GOAL
Report every line of the material that contains the string "clef", copying each one in full. Match letter case exactly.

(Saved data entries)
-- Start --

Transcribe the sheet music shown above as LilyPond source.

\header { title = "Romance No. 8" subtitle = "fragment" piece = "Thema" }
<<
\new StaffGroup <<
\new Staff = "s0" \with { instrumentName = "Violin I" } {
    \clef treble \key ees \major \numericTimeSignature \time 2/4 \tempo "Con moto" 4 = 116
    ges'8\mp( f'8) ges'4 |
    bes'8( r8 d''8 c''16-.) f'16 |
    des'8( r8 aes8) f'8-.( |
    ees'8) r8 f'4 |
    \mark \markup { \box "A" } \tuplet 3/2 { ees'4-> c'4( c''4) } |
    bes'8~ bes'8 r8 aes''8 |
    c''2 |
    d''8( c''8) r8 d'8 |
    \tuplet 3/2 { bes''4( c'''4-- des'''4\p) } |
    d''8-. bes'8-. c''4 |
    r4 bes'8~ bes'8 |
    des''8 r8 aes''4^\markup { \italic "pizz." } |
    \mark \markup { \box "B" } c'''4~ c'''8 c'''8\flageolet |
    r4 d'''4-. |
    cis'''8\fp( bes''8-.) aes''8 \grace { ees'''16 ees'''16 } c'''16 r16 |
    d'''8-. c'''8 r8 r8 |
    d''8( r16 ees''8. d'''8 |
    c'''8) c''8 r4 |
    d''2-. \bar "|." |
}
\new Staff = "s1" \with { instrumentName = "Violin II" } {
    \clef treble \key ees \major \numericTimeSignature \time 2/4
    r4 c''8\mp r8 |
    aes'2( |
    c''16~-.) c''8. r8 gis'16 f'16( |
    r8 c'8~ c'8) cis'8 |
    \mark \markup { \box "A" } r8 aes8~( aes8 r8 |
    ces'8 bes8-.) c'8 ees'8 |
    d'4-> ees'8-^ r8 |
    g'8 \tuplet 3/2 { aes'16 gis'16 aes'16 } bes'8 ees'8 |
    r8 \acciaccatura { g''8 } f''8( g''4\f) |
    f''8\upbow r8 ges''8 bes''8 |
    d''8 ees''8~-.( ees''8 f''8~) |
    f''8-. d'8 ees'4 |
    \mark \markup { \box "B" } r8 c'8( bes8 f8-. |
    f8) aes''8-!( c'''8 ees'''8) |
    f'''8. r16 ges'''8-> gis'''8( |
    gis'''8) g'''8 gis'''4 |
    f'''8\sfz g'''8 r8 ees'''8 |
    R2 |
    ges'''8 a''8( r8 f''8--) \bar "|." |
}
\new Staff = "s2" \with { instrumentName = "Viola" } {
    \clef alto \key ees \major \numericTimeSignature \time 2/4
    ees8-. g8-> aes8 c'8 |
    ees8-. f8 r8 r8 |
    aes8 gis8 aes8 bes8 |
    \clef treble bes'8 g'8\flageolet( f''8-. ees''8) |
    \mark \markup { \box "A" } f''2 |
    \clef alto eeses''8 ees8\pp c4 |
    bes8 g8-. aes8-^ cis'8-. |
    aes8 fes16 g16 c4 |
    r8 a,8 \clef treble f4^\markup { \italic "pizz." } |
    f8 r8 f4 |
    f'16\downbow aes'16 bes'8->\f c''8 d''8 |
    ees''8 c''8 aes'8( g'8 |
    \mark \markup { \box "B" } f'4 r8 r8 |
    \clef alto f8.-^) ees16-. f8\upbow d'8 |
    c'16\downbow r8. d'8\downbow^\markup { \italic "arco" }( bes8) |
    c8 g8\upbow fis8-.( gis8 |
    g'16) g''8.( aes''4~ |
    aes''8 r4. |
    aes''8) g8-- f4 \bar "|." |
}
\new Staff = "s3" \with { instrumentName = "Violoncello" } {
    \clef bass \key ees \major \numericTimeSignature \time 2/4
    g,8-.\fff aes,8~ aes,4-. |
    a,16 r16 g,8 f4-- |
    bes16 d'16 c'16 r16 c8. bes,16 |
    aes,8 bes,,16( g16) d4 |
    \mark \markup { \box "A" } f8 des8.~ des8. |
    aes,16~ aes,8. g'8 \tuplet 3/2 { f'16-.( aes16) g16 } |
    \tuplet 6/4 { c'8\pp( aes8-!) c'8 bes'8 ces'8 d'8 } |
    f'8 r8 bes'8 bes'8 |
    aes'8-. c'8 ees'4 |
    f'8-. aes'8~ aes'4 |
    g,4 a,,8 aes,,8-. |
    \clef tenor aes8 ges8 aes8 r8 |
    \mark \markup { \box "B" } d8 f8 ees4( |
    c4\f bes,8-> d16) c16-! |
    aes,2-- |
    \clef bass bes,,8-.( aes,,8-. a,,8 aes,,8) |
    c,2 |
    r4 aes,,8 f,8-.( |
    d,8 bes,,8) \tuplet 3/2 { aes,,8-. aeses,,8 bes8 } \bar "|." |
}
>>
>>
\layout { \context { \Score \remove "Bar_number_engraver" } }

-- End --

CORRECT OUTPUT
    \clef treble \key ees \major \numericTimeSignature \time 2/4 \tempo "Con moto" 4 = 116
    \clef treble \key ees \major \numericTimeSignature \time 2/4
    \clef alto \key ees \major \numericTimeSignature \time 2/4
    \clef treble bes'8 g'8\flageolet( f''8-. ees''8) |
    \clef alto eeses''8 ees8\pp c4 |
    r8 a,8 \clef treble f4^\markup { \italic "pizz." } |
    \clef alto f8.-^) ees16-. f8\upbow d'8 |
    \clef bass \key ees \major \numericTimeSignature \time 2/4
    \clef tenor aes8 ges8 aes8 r8 |
    \clef bass bes,,8-.( aes,,8-. a,,8 aes,,8) |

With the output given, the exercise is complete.